== Segment start ==

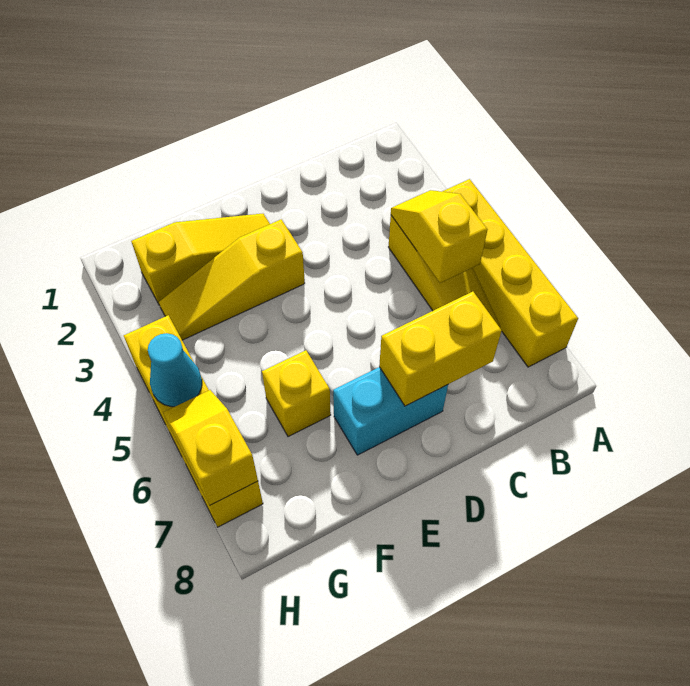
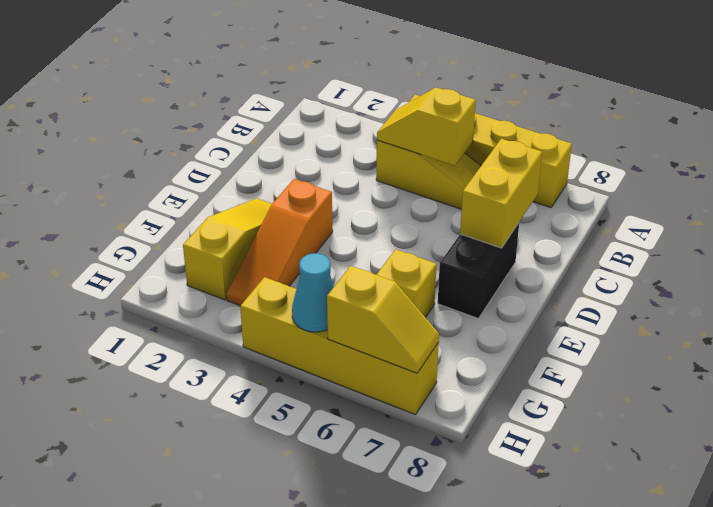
cyan brick D7:E7 level 1 -> black brick D7:E7 level 1
yellow slope E3:G3 level 1 top E -> orange slope E3:G3 level 1 top E
yellow slope H6:H7 level 2 top 7 -> yellow slope H6:H7 level 2 top 6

== Segment end ==

Work item:
What you return must match, line for line, the data from the line containing "yellow slope E3:G3" to its end, both ends included.

Written solution:
yellow slope E3:G3 level 1 top E -> orange slope E3:G3 level 1 top E
yellow slope H6:H7 level 2 top 7 -> yellow slope H6:H7 level 2 top 6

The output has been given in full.